• **Try it**: Print word for word the first line of the records below and every following line through the one containing "grey truck: 5 -> 3"; print nothing else.

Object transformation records
↓

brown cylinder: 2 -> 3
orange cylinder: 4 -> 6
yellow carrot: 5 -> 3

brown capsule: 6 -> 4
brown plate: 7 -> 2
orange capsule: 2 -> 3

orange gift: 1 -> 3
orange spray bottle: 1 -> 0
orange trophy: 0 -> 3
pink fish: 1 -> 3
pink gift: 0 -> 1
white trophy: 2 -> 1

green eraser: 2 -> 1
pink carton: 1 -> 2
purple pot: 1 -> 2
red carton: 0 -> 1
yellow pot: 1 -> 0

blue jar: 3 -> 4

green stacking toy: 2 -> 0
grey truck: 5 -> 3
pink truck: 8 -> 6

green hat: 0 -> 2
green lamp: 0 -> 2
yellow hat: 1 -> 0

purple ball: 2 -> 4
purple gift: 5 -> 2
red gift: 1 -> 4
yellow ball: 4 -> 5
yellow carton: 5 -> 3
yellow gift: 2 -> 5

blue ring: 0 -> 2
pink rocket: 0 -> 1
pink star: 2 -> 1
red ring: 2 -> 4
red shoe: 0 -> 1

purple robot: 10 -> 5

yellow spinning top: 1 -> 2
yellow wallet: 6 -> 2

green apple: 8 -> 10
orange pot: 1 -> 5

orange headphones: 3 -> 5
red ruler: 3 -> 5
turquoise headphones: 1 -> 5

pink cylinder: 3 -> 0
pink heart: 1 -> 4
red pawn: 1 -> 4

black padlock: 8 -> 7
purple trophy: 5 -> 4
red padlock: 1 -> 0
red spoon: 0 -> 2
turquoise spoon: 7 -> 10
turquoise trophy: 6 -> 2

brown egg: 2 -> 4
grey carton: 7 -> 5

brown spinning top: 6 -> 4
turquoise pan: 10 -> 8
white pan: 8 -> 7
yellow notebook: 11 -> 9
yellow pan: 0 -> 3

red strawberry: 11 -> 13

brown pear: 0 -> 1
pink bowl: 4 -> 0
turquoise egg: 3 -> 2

↑

• **Result**:
brown cylinder: 2 -> 3
orange cylinder: 4 -> 6
yellow carrot: 5 -> 3

brown capsule: 6 -> 4
brown plate: 7 -> 2
orange capsule: 2 -> 3

orange gift: 1 -> 3
orange spray bottle: 1 -> 0
orange trophy: 0 -> 3
pink fish: 1 -> 3
pink gift: 0 -> 1
white trophy: 2 -> 1

green eraser: 2 -> 1
pink carton: 1 -> 2
purple pot: 1 -> 2
red carton: 0 -> 1
yellow pot: 1 -> 0

blue jar: 3 -> 4

green stacking toy: 2 -> 0
grey truck: 5 -> 3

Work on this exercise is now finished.